Work to be completed
The answer must consist of every record below, transcribed exactly.

Data supplied
▬▬▬

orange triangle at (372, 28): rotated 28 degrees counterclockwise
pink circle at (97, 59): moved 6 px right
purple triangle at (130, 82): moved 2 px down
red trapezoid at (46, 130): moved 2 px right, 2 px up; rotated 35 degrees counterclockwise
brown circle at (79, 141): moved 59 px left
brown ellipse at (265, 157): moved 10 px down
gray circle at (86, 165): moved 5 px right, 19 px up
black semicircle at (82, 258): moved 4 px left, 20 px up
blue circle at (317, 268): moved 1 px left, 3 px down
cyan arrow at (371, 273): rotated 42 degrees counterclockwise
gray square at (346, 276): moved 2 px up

▬▬▬

Exercise response
orange triangle at (372, 28): rotated 28 degrees counterclockwise
pink circle at (97, 59): moved 6 px right
purple triangle at (130, 82): moved 2 px down
red trapezoid at (46, 130): moved 2 px right, 2 px up; rotated 35 degrees counterclockwise
brown circle at (79, 141): moved 59 px left
brown ellipse at (265, 157): moved 10 px down
gray circle at (86, 165): moved 5 px right, 19 px up
black semicircle at (82, 258): moved 4 px left, 20 px up
blue circle at (317, 268): moved 1 px left, 3 px down
cyan arrow at (371, 273): rotated 42 degrees counterclockwise
gray square at (346, 276): moved 2 px up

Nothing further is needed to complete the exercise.